> _TASK DESCRIPTION_
Your response should reproduce every line of the entries that contains the word "purple".

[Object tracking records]
'''
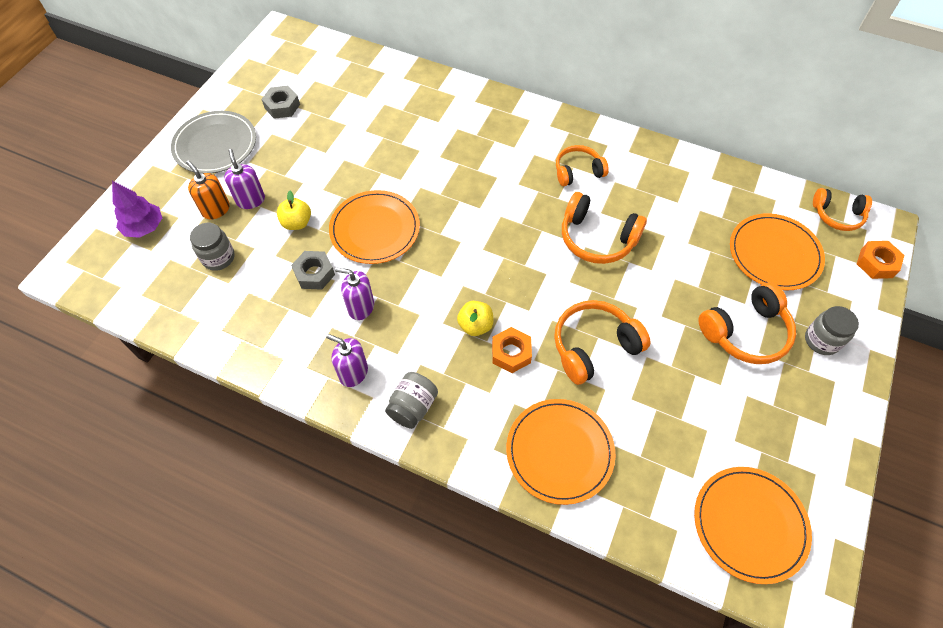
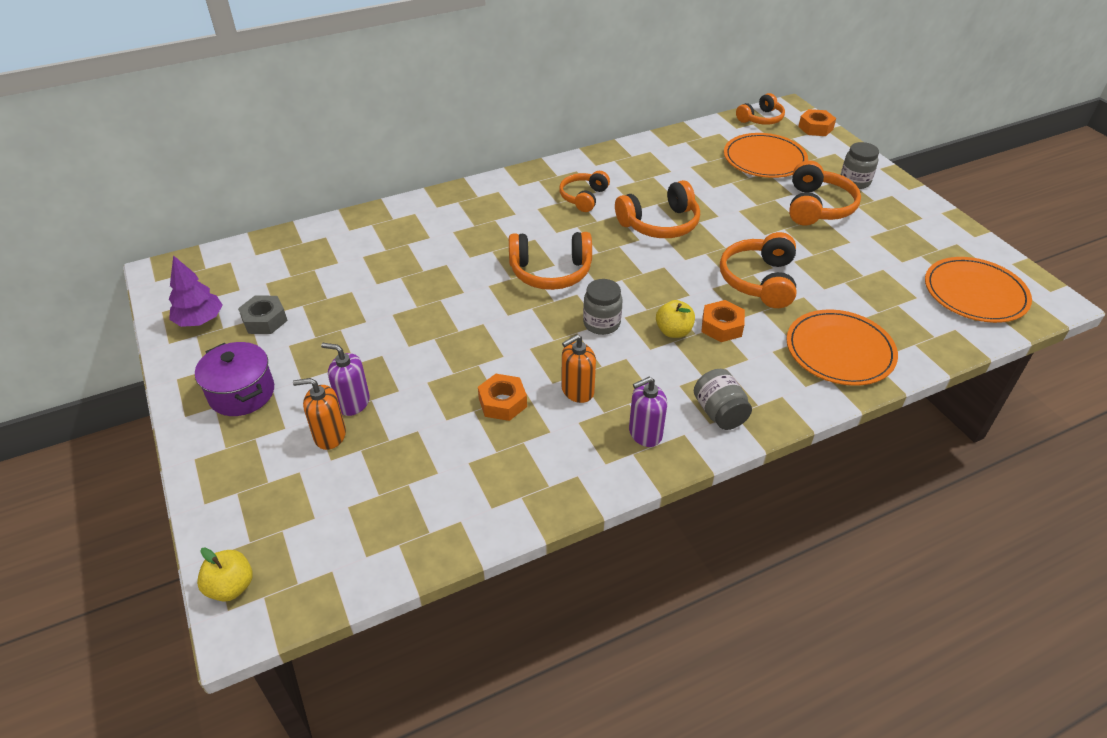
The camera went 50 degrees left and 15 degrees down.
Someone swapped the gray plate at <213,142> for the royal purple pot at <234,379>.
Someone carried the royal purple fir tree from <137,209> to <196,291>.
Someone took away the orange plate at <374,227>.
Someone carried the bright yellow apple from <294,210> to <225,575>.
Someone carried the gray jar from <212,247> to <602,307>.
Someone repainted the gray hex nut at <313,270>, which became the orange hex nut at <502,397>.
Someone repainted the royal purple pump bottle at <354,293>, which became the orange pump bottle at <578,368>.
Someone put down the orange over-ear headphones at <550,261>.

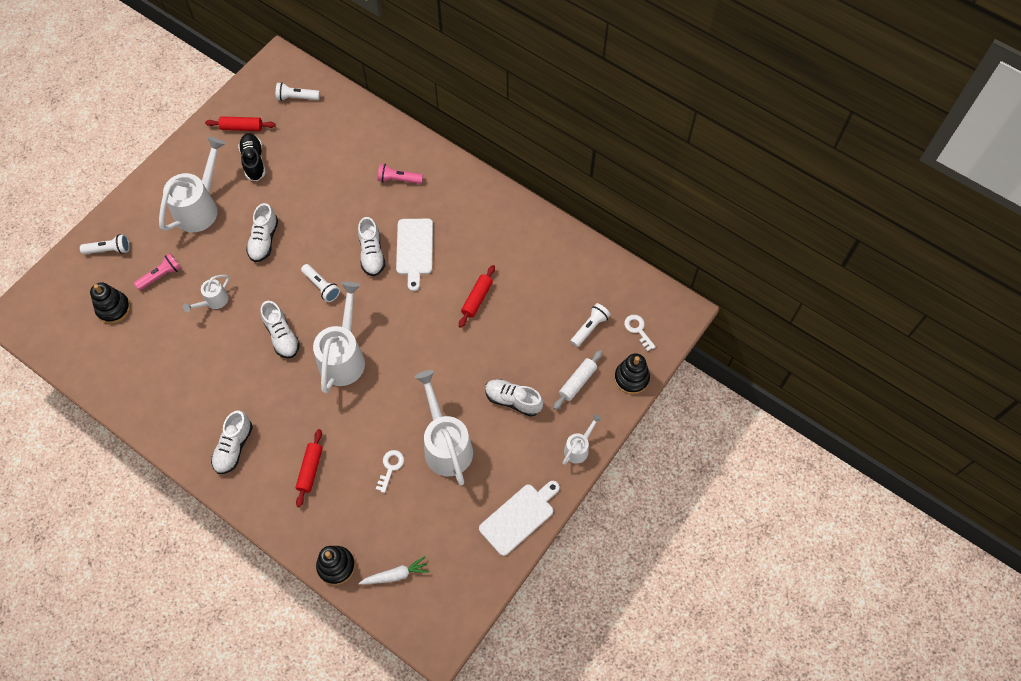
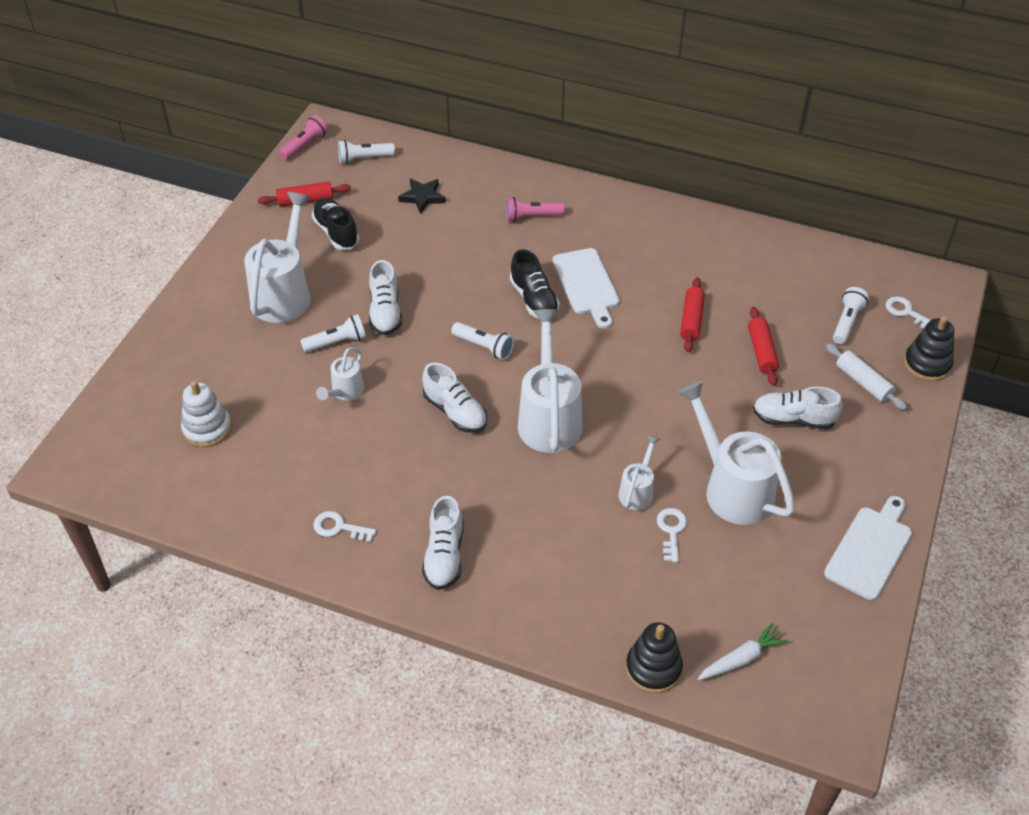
The camera went 15 degrees left and 15 degrees down.
Someone repainted the white shoe at <371,246>, which became the jet-black shoe at <535,283>.
Someone carried the white pocket torch from <105,244> to <333,333>.
Someone carried the rosy pocket torch from <157,272> to <303,137>.
Someone repainted the jet-black stacking toy at <110,303>, which became the white stacking toy at <206,414>.
Someone rotated the white rolling pin at <577,380> by 60 degrees counterclockwise.
Someone carried the white watering pot from <582,439> to <639,472>.
Someone carried the scarlet rolling pin from <309,468> to <763,346>.
Someone put down the jet-black star at <422,196>.
Someone put down the white door key at <344,526>.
'''
> _ANSWER SPACE_
Someone swapped the gray plate at <213,142> for the royal purple pot at <234,379>.
Someone carried the royal purple fir tree from <137,209> to <196,291>.
Someone repainted the royal purple pump bottle at <354,293>, which became the orange pump bottle at <578,368>.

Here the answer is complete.